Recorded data

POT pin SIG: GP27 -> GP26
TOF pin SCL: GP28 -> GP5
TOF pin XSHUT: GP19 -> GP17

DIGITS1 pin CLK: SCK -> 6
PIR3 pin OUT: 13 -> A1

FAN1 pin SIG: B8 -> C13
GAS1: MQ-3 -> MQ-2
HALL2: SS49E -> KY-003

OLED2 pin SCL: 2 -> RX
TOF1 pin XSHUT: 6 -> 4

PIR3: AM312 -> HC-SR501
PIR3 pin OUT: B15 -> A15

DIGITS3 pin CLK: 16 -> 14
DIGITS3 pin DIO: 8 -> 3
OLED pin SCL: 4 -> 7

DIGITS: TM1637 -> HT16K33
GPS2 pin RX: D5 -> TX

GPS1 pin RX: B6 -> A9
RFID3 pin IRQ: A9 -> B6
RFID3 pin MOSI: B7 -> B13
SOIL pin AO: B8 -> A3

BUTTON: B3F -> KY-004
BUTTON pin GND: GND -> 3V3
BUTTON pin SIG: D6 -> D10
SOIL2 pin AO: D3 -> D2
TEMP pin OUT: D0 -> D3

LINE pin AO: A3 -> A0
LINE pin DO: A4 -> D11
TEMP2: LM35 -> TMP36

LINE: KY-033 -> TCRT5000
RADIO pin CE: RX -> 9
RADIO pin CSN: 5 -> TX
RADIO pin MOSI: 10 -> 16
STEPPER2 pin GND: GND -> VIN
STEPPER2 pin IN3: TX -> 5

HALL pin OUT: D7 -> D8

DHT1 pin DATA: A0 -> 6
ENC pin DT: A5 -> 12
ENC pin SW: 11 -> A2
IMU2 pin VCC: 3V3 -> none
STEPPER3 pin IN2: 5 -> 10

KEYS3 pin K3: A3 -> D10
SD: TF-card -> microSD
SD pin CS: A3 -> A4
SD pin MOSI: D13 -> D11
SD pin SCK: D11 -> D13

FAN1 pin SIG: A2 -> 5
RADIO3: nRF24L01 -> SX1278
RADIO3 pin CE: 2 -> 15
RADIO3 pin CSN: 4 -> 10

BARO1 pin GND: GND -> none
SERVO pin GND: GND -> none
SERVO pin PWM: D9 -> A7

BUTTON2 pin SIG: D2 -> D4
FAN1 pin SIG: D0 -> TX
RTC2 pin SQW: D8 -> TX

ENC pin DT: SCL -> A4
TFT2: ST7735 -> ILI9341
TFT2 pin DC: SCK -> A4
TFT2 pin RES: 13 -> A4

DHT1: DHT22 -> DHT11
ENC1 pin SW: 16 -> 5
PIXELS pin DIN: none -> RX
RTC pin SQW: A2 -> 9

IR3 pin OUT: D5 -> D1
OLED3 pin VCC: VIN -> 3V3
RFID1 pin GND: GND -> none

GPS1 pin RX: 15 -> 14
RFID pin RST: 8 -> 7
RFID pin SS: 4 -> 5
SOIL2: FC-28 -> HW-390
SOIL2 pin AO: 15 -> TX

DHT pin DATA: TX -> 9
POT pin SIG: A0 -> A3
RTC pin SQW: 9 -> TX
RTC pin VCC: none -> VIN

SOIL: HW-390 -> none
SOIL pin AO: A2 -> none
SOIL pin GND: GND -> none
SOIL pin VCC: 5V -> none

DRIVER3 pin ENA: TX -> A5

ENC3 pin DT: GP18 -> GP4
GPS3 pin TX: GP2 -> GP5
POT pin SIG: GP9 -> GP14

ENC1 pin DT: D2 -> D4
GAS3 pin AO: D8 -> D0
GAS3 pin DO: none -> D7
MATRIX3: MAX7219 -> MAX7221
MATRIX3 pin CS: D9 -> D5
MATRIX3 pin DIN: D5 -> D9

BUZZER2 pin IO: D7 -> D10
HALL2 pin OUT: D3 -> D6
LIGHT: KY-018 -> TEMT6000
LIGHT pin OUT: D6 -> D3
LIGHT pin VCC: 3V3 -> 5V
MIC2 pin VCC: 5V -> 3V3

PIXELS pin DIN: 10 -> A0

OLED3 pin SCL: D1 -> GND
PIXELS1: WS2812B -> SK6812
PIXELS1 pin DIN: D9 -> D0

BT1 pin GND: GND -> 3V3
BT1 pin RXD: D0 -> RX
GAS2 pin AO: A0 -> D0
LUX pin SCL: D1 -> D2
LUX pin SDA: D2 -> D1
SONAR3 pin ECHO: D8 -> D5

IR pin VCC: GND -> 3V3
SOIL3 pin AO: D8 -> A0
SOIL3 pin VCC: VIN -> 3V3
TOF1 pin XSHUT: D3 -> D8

Problem to work on:
Line by line, retype the records with no changes.

Output for this task:
POT pin SIG: GP27 -> GP26
TOF pin SCL: GP28 -> GP5
TOF pin XSHUT: GP19 -> GP17

DIGITS1 pin CLK: SCK -> 6
PIR3 pin OUT: 13 -> A1

FAN1 pin SIG: B8 -> C13
GAS1: MQ-3 -> MQ-2
HALL2: SS49E -> KY-003

OLED2 pin SCL: 2 -> RX
TOF1 pin XSHUT: 6 -> 4

PIR3: AM312 -> HC-SR501
PIR3 pin OUT: B15 -> A15

DIGITS3 pin CLK: 16 -> 14
DIGITS3 pin DIO: 8 -> 3
OLED pin SCL: 4 -> 7

DIGITS: TM1637 -> HT16K33
GPS2 pin RX: D5 -> TX

GPS1 pin RX: B6 -> A9
RFID3 pin IRQ: A9 -> B6
RFID3 pin MOSI: B7 -> B13
SOIL pin AO: B8 -> A3

BUTTON: B3F -> KY-004
BUTTON pin GND: GND -> 3V3
BUTTON pin SIG: D6 -> D10
SOIL2 pin AO: D3 -> D2
TEMP pin OUT: D0 -> D3

LINE pin AO: A3 -> A0
LINE pin DO: A4 -> D11
TEMP2: LM35 -> TMP36

LINE: KY-033 -> TCRT5000
RADIO pin CE: RX -> 9
RADIO pin CSN: 5 -> TX
RADIO pin MOSI: 10 -> 16
STEPPER2 pin GND: GND -> VIN
STEPPER2 pin IN3: TX -> 5

HALL pin OUT: D7 -> D8

DHT1 pin DATA: A0 -> 6
ENC pin DT: A5 -> 12
ENC pin SW: 11 -> A2
IMU2 pin VCC: 3V3 -> none
STEPPER3 pin IN2: 5 -> 10

KEYS3 pin K3: A3 -> D10
SD: TF-card -> microSD
SD pin CS: A3 -> A4
SD pin MOSI: D13 -> D11
SD pin SCK: D11 -> D13

FAN1 pin SIG: A2 -> 5
RADIO3: nRF24L01 -> SX1278
RADIO3 pin CE: 2 -> 15
RADIO3 pin CSN: 4 -> 10

BARO1 pin GND: GND -> none
SERVO pin GND: GND -> none
SERVO pin PWM: D9 -> A7

BUTTON2 pin SIG: D2 -> D4
FAN1 pin SIG: D0 -> TX
RTC2 pin SQW: D8 -> TX

ENC pin DT: SCL -> A4
TFT2: ST7735 -> ILI9341
TFT2 pin DC: SCK -> A4
TFT2 pin RES: 13 -> A4

DHT1: DHT22 -> DHT11
ENC1 pin SW: 16 -> 5
PIXELS pin DIN: none -> RX
RTC pin SQW: A2 -> 9

IR3 pin OUT: D5 -> D1
OLED3 pin VCC: VIN -> 3V3
RFID1 pin GND: GND -> none

GPS1 pin RX: 15 -> 14
RFID pin RST: 8 -> 7
RFID pin SS: 4 -> 5
SOIL2: FC-28 -> HW-390
SOIL2 pin AO: 15 -> TX

DHT pin DATA: TX -> 9
POT pin SIG: A0 -> A3
RTC pin SQW: 9 -> TX
RTC pin VCC: none -> VIN

SOIL: HW-390 -> none
SOIL pin AO: A2 -> none
SOIL pin GND: GND -> none
SOIL pin VCC: 5V -> none

DRIVER3 pin ENA: TX -> A5

ENC3 pin DT: GP18 -> GP4
GPS3 pin TX: GP2 -> GP5
POT pin SIG: GP9 -> GP14

ENC1 pin DT: D2 -> D4
GAS3 pin AO: D8 -> D0
GAS3 pin DO: none -> D7
MATRIX3: MAX7219 -> MAX7221
MATRIX3 pin CS: D9 -> D5
MATRIX3 pin DIN: D5 -> D9

BUZZER2 pin IO: D7 -> D10
HALL2 pin OUT: D3 -> D6
LIGHT: KY-018 -> TEMT6000
LIGHT pin OUT: D6 -> D3
LIGHT pin VCC: 3V3 -> 5V
MIC2 pin VCC: 5V -> 3V3

PIXELS pin DIN: 10 -> A0

OLED3 pin SCL: D1 -> GND
PIXELS1: WS2812B -> SK6812
PIXELS1 pin DIN: D9 -> D0

BT1 pin GND: GND -> 3V3
BT1 pin RXD: D0 -> RX
GAS2 pin AO: A0 -> D0
LUX pin SCL: D1 -> D2
LUX pin SDA: D2 -> D1
SONAR3 pin ECHO: D8 -> D5

IR pin VCC: GND -> 3V3
SOIL3 pin AO: D8 -> A0
SOIL3 pin VCC: VIN -> 3V3
TOF1 pin XSHUT: D3 -> D8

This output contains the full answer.